- _Required action_
Repeat, exactly as written, the line containing "green soap dispenser: 1 -> 0" and each line after it through the end of the data.

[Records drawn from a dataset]
━━━━━━

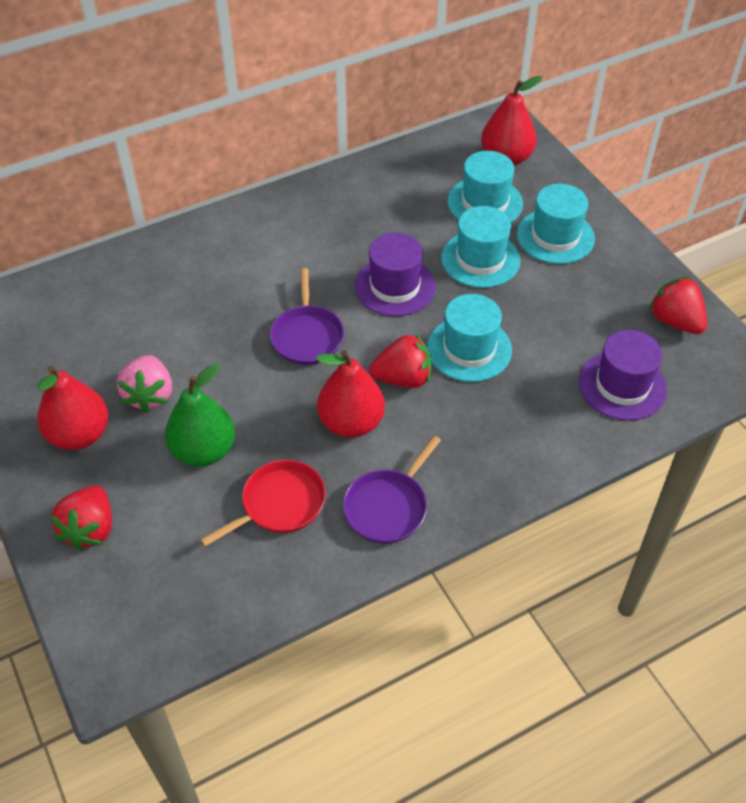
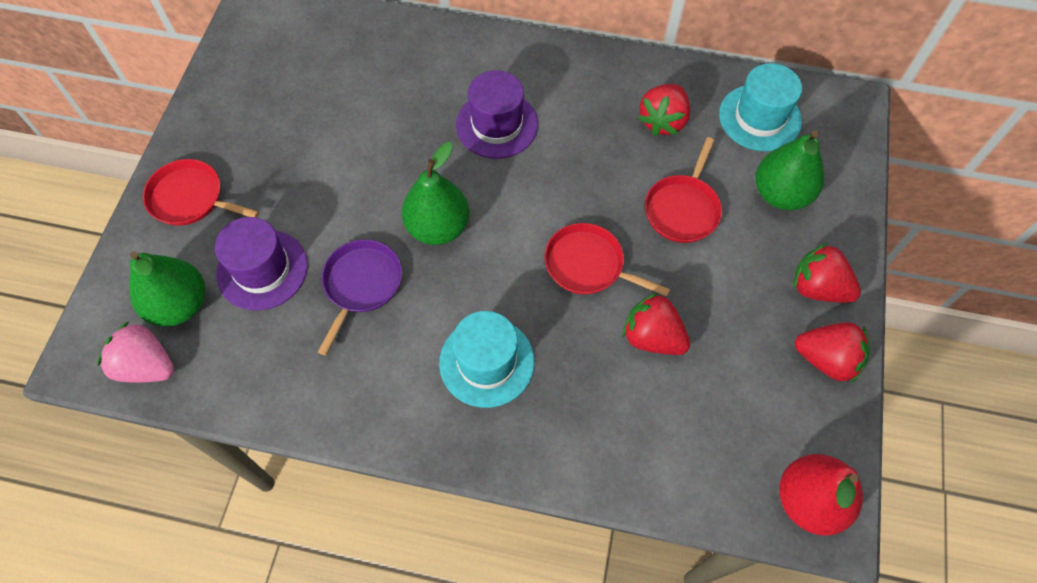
green pear: 1 -> 3
purple pan: 2 -> 1
red pan: 1 -> 3
red pear: 3 -> 1
red strawberry: 3 -> 4
turquoise hat: 4 -> 2

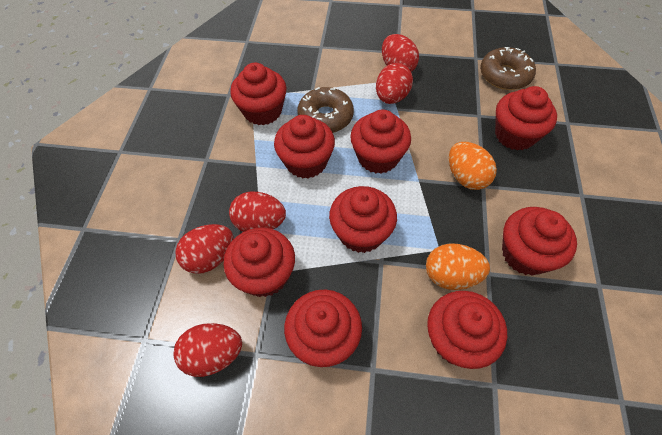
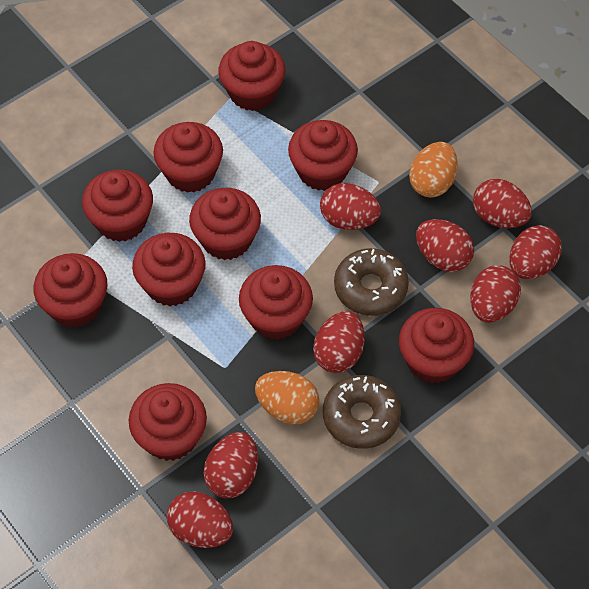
red cupcake: 9 -> 10
red egg: 5 -> 8

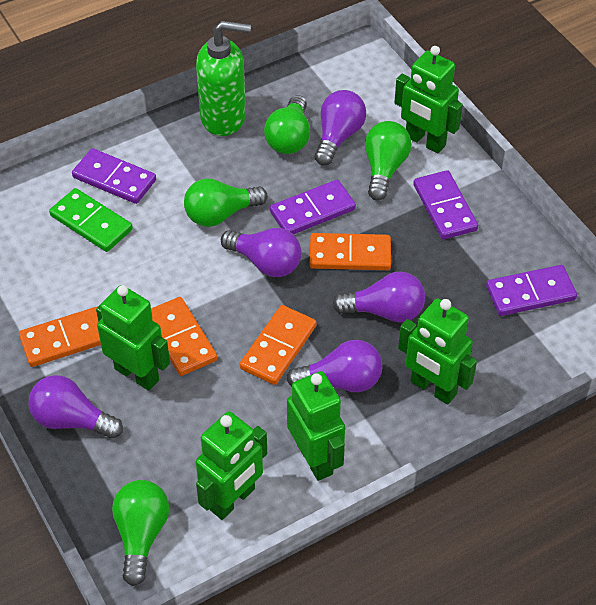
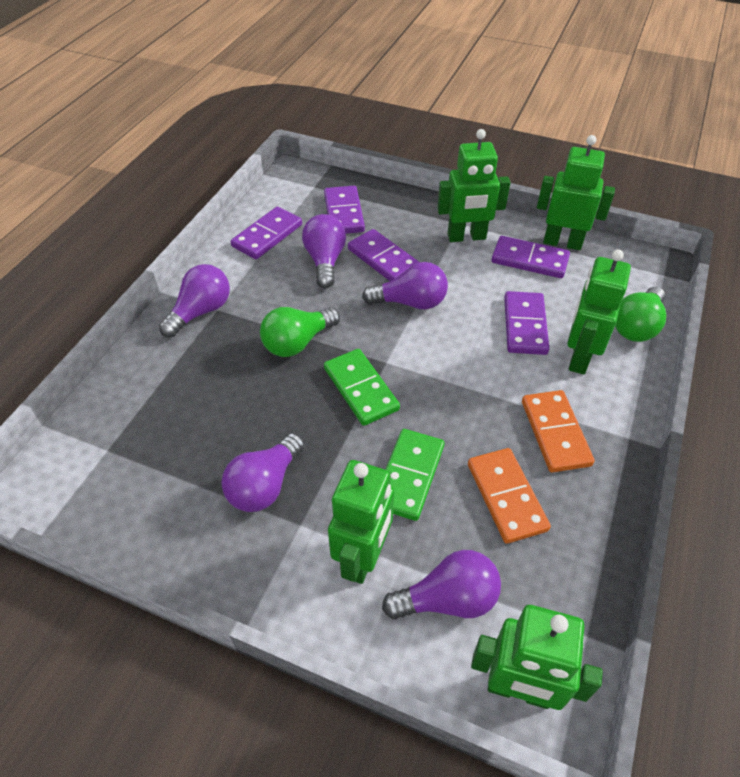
green domino: 1 -> 2
green light bulb: 4 -> 2
green soap dispenser: 1 -> 0
orange domino: 4 -> 2
purple domino: 4 -> 5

━━━━━━

- _Answer to the problem_
green soap dispenser: 1 -> 0
orange domino: 4 -> 2
purple domino: 4 -> 5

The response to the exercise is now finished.